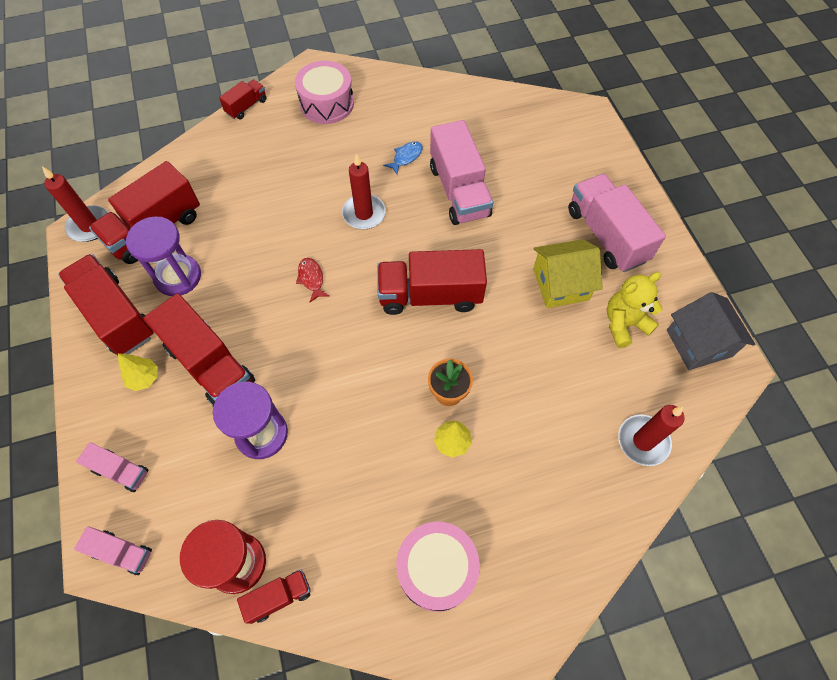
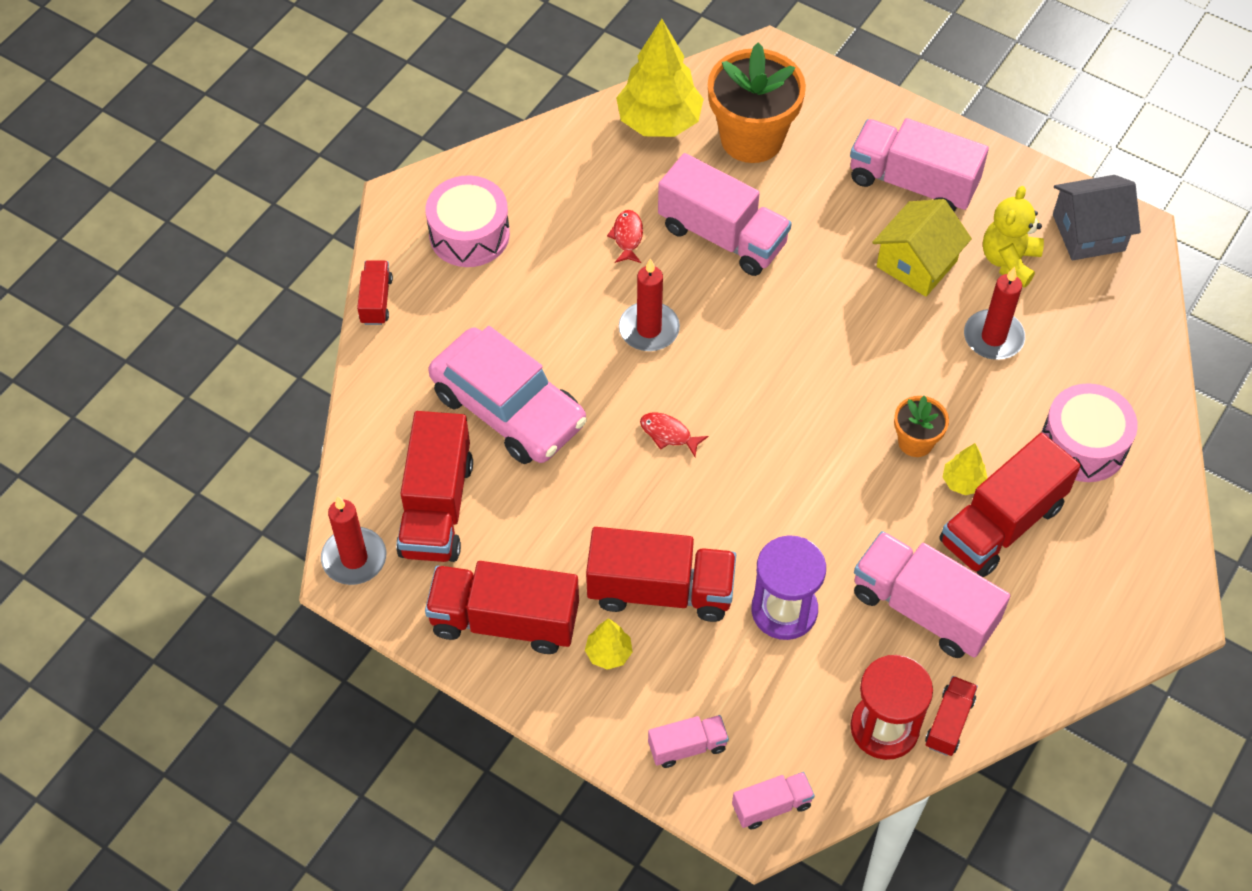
camera: 40 degrees left, 5 degrees down
purple hourglass [126,216,201,296] -> none
red truck [377,249,487,315] -> red truck moved to [939,433,1081,577]
blue fish [383,141,423,174] -> red fish [607,210,643,263]
pink drum [396,522,480,612] -> pink drum moved to [1041,383,1138,482]
red candle [618,405,684,466] -> red candle moved to [964,267,1025,360]
grey house [667,292,755,370] -> grey house turned 45 degrees counterclockwise [1053,175,1141,260]
none -> pink car [428,326,587,464]
none -> yellow tree [616,19,704,137]
none -> orange flower pot [708,42,806,163]
none -> pink truck [854,531,1010,658]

◆ ◆ ◆ ◆

Nothing but an exact repeat of the records, pictures excluded, belongs in the answer.

--- Answer to this problem ---
camera: 40 degrees left, 5 degrees down
purple hourglass [126,216,201,296] -> none
red truck [377,249,487,315] -> red truck moved to [939,433,1081,577]
blue fish [383,141,423,174] -> red fish [607,210,643,263]
pink drum [396,522,480,612] -> pink drum moved to [1041,383,1138,482]
red candle [618,405,684,466] -> red candle moved to [964,267,1025,360]
grey house [667,292,755,370] -> grey house turned 45 degrees counterclockwise [1053,175,1141,260]
none -> pink car [428,326,587,464]
none -> yellow tree [616,19,704,137]
none -> orange flower pot [708,42,806,163]
none -> pink truck [854,531,1010,658]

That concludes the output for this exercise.